## [Problem]
Transcribe the listing in full. Keep every line exactly as it stands.

________________________________________

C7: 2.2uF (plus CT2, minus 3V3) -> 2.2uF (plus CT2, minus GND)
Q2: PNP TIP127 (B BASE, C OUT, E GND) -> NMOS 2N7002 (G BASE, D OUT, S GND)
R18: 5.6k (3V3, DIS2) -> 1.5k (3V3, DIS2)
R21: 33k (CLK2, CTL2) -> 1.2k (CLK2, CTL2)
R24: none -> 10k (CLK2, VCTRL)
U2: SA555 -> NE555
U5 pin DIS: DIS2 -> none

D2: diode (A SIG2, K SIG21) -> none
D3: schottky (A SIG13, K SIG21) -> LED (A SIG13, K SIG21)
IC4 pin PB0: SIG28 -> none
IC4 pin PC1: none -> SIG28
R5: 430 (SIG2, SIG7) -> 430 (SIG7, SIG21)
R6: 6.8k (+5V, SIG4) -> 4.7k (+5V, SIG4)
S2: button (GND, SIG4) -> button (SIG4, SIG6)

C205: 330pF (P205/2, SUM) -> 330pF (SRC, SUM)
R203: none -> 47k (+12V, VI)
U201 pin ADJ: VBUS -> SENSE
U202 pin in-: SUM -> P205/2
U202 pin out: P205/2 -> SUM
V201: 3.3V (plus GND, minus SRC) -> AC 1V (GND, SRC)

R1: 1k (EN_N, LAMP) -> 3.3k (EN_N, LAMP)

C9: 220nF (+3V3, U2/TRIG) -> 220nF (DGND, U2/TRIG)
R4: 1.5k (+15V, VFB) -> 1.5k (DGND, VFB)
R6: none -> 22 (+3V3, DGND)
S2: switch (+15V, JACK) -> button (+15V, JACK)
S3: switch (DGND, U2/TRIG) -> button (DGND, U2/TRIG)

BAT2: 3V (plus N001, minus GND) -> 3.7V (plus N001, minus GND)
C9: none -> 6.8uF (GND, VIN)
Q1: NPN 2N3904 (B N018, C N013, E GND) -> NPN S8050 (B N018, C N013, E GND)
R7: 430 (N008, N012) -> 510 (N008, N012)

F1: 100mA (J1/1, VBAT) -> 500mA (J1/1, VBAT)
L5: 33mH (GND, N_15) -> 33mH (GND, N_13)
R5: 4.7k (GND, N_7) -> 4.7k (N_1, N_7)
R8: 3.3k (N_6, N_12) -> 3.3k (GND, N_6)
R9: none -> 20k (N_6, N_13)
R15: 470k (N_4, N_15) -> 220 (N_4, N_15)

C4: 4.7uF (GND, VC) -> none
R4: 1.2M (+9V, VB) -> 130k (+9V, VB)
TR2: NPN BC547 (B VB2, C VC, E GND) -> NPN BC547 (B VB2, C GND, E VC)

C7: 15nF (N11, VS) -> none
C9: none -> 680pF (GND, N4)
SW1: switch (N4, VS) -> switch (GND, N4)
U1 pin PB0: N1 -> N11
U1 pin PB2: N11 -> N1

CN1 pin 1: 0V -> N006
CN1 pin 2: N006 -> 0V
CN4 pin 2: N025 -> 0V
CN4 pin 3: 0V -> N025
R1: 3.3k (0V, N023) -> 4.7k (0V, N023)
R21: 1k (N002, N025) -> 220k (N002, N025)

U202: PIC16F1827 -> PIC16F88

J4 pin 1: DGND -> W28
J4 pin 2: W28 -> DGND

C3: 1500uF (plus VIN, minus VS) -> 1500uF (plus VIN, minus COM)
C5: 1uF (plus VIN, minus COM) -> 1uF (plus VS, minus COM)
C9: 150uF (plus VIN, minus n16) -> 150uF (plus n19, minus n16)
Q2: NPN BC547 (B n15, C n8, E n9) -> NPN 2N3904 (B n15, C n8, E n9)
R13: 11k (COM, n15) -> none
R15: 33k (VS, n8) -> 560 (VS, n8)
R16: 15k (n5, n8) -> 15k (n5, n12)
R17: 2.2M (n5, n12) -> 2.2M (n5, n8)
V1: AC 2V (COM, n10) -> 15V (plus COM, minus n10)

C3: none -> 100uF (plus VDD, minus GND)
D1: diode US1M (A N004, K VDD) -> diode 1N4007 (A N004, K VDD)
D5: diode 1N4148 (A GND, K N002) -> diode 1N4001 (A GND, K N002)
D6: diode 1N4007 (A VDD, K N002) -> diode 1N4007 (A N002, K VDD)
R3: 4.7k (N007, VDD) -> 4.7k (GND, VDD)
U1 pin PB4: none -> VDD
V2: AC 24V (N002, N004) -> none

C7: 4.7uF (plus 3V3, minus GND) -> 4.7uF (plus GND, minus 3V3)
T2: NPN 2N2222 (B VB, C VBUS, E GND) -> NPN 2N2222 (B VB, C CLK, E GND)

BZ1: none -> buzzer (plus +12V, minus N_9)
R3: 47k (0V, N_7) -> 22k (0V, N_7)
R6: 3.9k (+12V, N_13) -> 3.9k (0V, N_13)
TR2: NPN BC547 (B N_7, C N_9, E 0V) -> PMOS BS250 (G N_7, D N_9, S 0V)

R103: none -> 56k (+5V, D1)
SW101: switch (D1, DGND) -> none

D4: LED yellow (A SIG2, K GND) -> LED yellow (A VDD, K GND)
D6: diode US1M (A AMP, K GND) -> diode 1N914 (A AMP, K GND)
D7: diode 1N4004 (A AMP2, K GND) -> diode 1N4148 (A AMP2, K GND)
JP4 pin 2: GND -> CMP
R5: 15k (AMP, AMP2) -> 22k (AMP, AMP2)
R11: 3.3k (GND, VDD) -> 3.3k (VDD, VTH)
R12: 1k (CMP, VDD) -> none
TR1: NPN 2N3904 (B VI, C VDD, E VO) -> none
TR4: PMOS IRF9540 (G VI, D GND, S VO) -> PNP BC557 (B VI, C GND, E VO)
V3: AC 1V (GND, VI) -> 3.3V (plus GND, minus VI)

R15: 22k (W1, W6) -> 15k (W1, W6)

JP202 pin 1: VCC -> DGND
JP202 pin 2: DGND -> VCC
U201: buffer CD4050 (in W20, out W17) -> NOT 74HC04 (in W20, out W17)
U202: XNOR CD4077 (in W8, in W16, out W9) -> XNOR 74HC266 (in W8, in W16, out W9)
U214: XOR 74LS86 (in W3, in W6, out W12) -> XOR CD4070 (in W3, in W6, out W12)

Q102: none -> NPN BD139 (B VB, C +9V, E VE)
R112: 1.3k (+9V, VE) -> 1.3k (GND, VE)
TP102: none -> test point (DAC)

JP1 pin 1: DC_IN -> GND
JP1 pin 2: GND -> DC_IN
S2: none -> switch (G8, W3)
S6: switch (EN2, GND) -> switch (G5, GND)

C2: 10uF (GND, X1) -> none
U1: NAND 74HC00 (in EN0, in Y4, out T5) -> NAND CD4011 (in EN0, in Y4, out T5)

________________________________________

## [Result]
C7: 2.2uF (plus CT2, minus 3V3) -> 2.2uF (plus CT2, minus GND)
Q2: PNP TIP127 (B BASE, C OUT, E GND) -> NMOS 2N7002 (G BASE, D OUT, S GND)
R18: 5.6k (3V3, DIS2) -> 1.5k (3V3, DIS2)
R21: 33k (CLK2, CTL2) -> 1.2k (CLK2, CTL2)
R24: none -> 10k (CLK2, VCTRL)
U2: SA555 -> NE555
U5 pin DIS: DIS2 -> none

D2: diode (A SIG2, K SIG21) -> none
D3: schottky (A SIG13, K SIG21) -> LED (A SIG13, K SIG21)
IC4 pin PB0: SIG28 -> none
IC4 pin PC1: none -> SIG28
R5: 430 (SIG2, SIG7) -> 430 (SIG7, SIG21)
R6: 6.8k (+5V, SIG4) -> 4.7k (+5V, SIG4)
S2: button (GND, SIG4) -> button (SIG4, SIG6)

C205: 330pF (P205/2, SUM) -> 330pF (SRC, SUM)
R203: none -> 47k (+12V, VI)
U201 pin ADJ: VBUS -> SENSE
U202 pin in-: SUM -> P205/2
U202 pin out: P205/2 -> SUM
V201: 3.3V (plus GND, minus SRC) -> AC 1V (GND, SRC)

R1: 1k (EN_N, LAMP) -> 3.3k (EN_N, LAMP)

C9: 220nF (+3V3, U2/TRIG) -> 220nF (DGND, U2/TRIG)
R4: 1.5k (+15V, VFB) -> 1.5k (DGND, VFB)
R6: none -> 22 (+3V3, DGND)
S2: switch (+15V, JACK) -> button (+15V, JACK)
S3: switch (DGND, U2/TRIG) -> button (DGND, U2/TRIG)

BAT2: 3V (plus N001, minus GND) -> 3.7V (plus N001, minus GND)
C9: none -> 6.8uF (GND, VIN)
Q1: NPN 2N3904 (B N018, C N013, E GND) -> NPN S8050 (B N018, C N013, E GND)
R7: 430 (N008, N012) -> 510 (N008, N012)

F1: 100mA (J1/1, VBAT) -> 500mA (J1/1, VBAT)
L5: 33mH (GND, N_15) -> 33mH (GND, N_13)
R5: 4.7k (GND, N_7) -> 4.7k (N_1, N_7)
R8: 3.3k (N_6, N_12) -> 3.3k (GND, N_6)
R9: none -> 20k (N_6, N_13)
R15: 470k (N_4, N_15) -> 220 (N_4, N_15)

C4: 4.7uF (GND, VC) -> none
R4: 1.2M (+9V, VB) -> 130k (+9V, VB)
TR2: NPN BC547 (B VB2, C VC, E GND) -> NPN BC547 (B VB2, C GND, E VC)

C7: 15nF (N11, VS) -> none
C9: none -> 680pF (GND, N4)
SW1: switch (N4, VS) -> switch (GND, N4)
U1 pin PB0: N1 -> N11
U1 pin PB2: N11 -> N1

CN1 pin 1: 0V -> N006
CN1 pin 2: N006 -> 0V
CN4 pin 2: N025 -> 0V
CN4 pin 3: 0V -> N025
R1: 3.3k (0V, N023) -> 4.7k (0V, N023)
R21: 1k (N002, N025) -> 220k (N002, N025)

U202: PIC16F1827 -> PIC16F88

J4 pin 1: DGND -> W28
J4 pin 2: W28 -> DGND

C3: 1500uF (plus VIN, minus VS) -> 1500uF (plus VIN, minus COM)
C5: 1uF (plus VIN, minus COM) -> 1uF (plus VS, minus COM)
C9: 150uF (plus VIN, minus n16) -> 150uF (plus n19, minus n16)
Q2: NPN BC547 (B n15, C n8, E n9) -> NPN 2N3904 (B n15, C n8, E n9)
R13: 11k (COM, n15) -> none
R15: 33k (VS, n8) -> 560 (VS, n8)
R16: 15k (n5, n8) -> 15k (n5, n12)
R17: 2.2M (n5, n12) -> 2.2M (n5, n8)
V1: AC 2V (COM, n10) -> 15V (plus COM, minus n10)

C3: none -> 100uF (plus VDD, minus GND)
D1: diode US1M (A N004, K VDD) -> diode 1N4007 (A N004, K VDD)
D5: diode 1N4148 (A GND, K N002) -> diode 1N4001 (A GND, K N002)
D6: diode 1N4007 (A VDD, K N002) -> diode 1N4007 (A N002, K VDD)
R3: 4.7k (N007, VDD) -> 4.7k (GND, VDD)
U1 pin PB4: none -> VDD
V2: AC 24V (N002, N004) -> none

C7: 4.7uF (plus 3V3, minus GND) -> 4.7uF (plus GND, minus 3V3)
T2: NPN 2N2222 (B VB, C VBUS, E GND) -> NPN 2N2222 (B VB, C CLK, E GND)

BZ1: none -> buzzer (plus +12V, minus N_9)
R3: 47k (0V, N_7) -> 22k (0V, N_7)
R6: 3.9k (+12V, N_13) -> 3.9k (0V, N_13)
TR2: NPN BC547 (B N_7, C N_9, E 0V) -> PMOS BS250 (G N_7, D N_9, S 0V)

R103: none -> 56k (+5V, D1)
SW101: switch (D1, DGND) -> none

D4: LED yellow (A SIG2, K GND) -> LED yellow (A VDD, K GND)
D6: diode US1M (A AMP, K GND) -> diode 1N914 (A AMP, K GND)
D7: diode 1N4004 (A AMP2, K GND) -> diode 1N4148 (A AMP2, K GND)
JP4 pin 2: GND -> CMP
R5: 15k (AMP, AMP2) -> 22k (AMP, AMP2)
R11: 3.3k (GND, VDD) -> 3.3k (VDD, VTH)
R12: 1k (CMP, VDD) -> none
TR1: NPN 2N3904 (B VI, C VDD, E VO) -> none
TR4: PMOS IRF9540 (G VI, D GND, S VO) -> PNP BC557 (B VI, C GND, E VO)
V3: AC 1V (GND, VI) -> 3.3V (plus GND, minus VI)

R15: 22k (W1, W6) -> 15k (W1, W6)

JP202 pin 1: VCC -> DGND
JP202 pin 2: DGND -> VCC
U201: buffer CD4050 (in W20, out W17) -> NOT 74HC04 (in W20, out W17)
U202: XNOR CD4077 (in W8, in W16, out W9) -> XNOR 74HC266 (in W8, in W16, out W9)
U214: XOR 74LS86 (in W3, in W6, out W12) -> XOR CD4070 (in W3, in W6, out W12)

Q102: none -> NPN BD139 (B VB, C +9V, E VE)
R112: 1.3k (+9V, VE) -> 1.3k (GND, VE)
TP102: none -> test point (DAC)

JP1 pin 1: DC_IN -> GND
JP1 pin 2: GND -> DC_IN
S2: none -> switch (G8, W3)
S6: switch (EN2, GND) -> switch (G5, GND)

C2: 10uF (GND, X1) -> none
U1: NAND 74HC00 (in EN0, in Y4, out T5) -> NAND CD4011 (in EN0, in Y4, out T5)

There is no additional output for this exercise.